__Instructions to follow__. Check every line below for the word "none" and show those that hold it.

[Edit tracking data]
#####

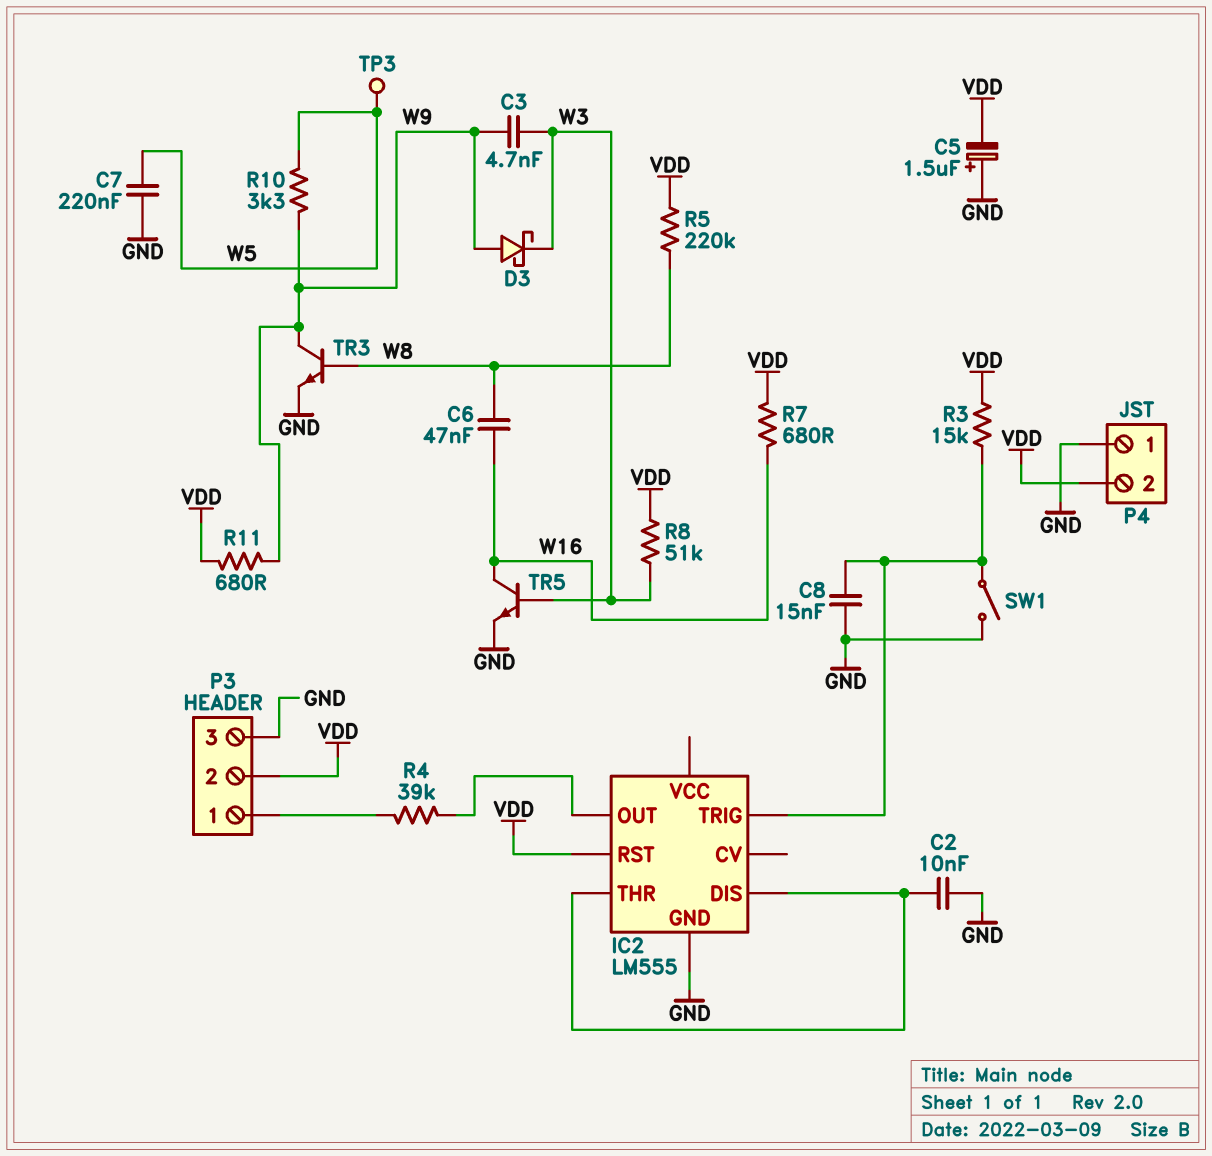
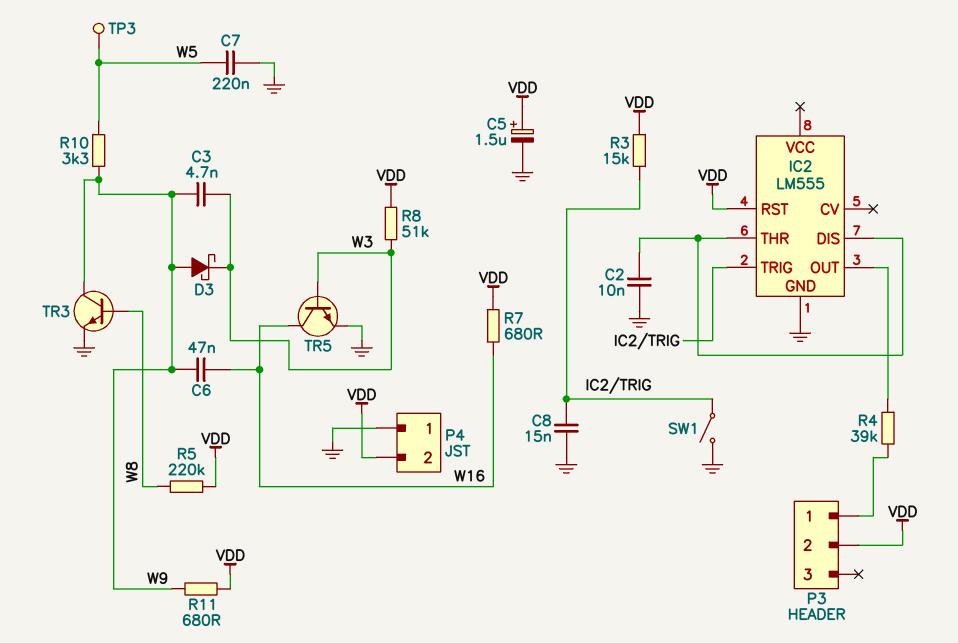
C5: 1.5uF (plus GND, minus VDD) -> 1.5uF (plus VDD, minus GND)
C6: 47nF (W8, W16) -> 47nF (W9, W16)
P3 pin 3: GND -> none

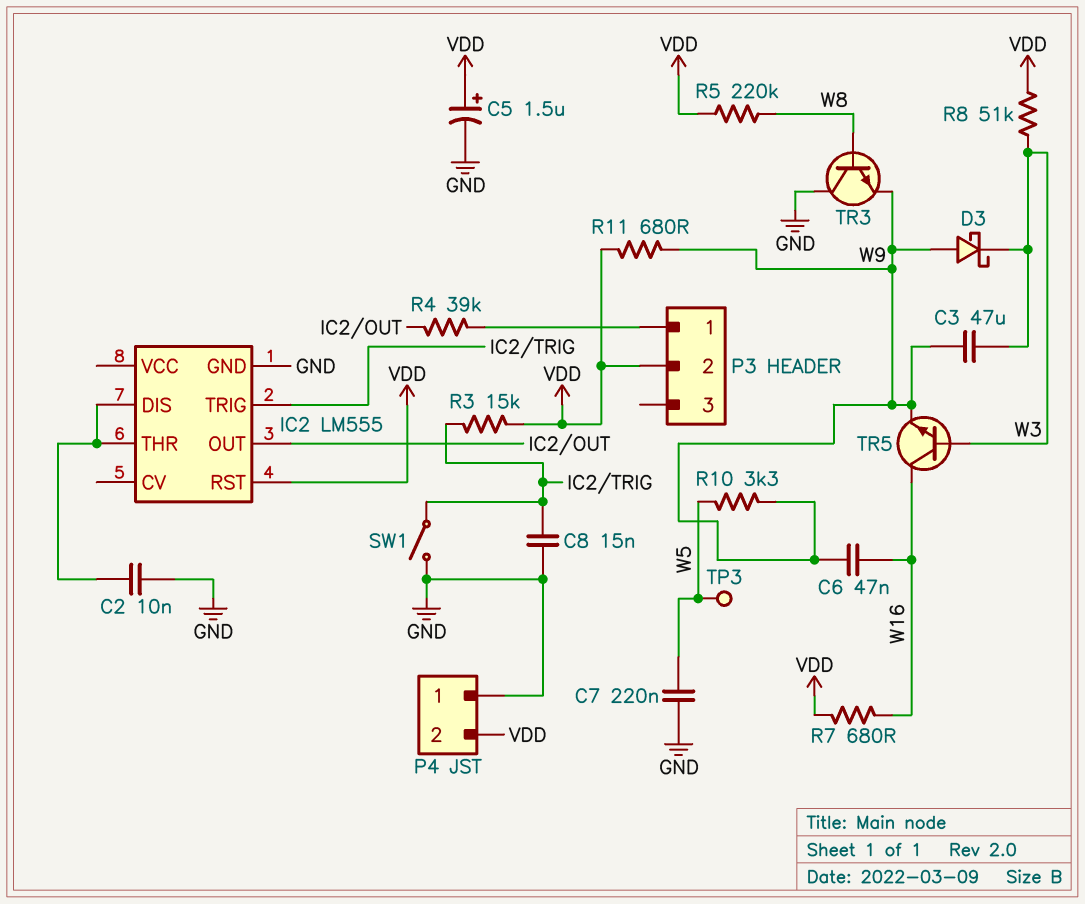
C3: 4.7nF (W3, W9) -> 47uF (W3, W9)
TR3: NPN (B W8, C W9, E GND) -> NPN (B W8, C GND, E W9)
TR5: NPN (B W3, C W16, E GND) -> NPN (B W3, C W16, E W9)

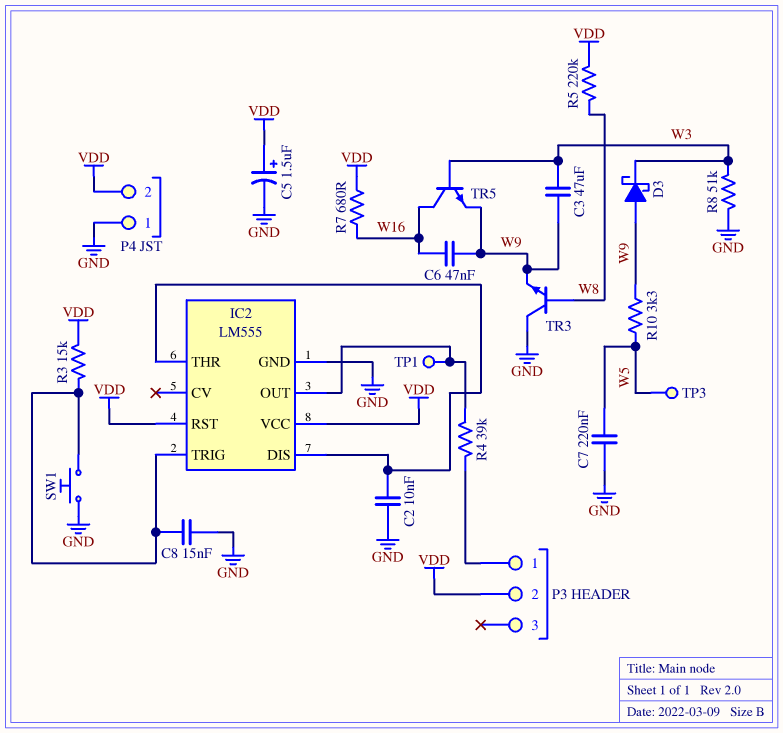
IC2 pin VCC: none -> VDD
R8: 51k (VDD, W3) -> 51k (GND, W3)
R11: 680 (VDD, W9) -> none
SW1: switch (GND, IC2/TRIG) -> button (GND, IC2/TRIG)
TP1: none -> test point (IC2/OUT)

#####

__Task output__.
P3 pin 3: GND -> none
IC2 pin VCC: none -> VDD
R11: 680 (VDD, W9) -> none
TP1: none -> test point (IC2/OUT)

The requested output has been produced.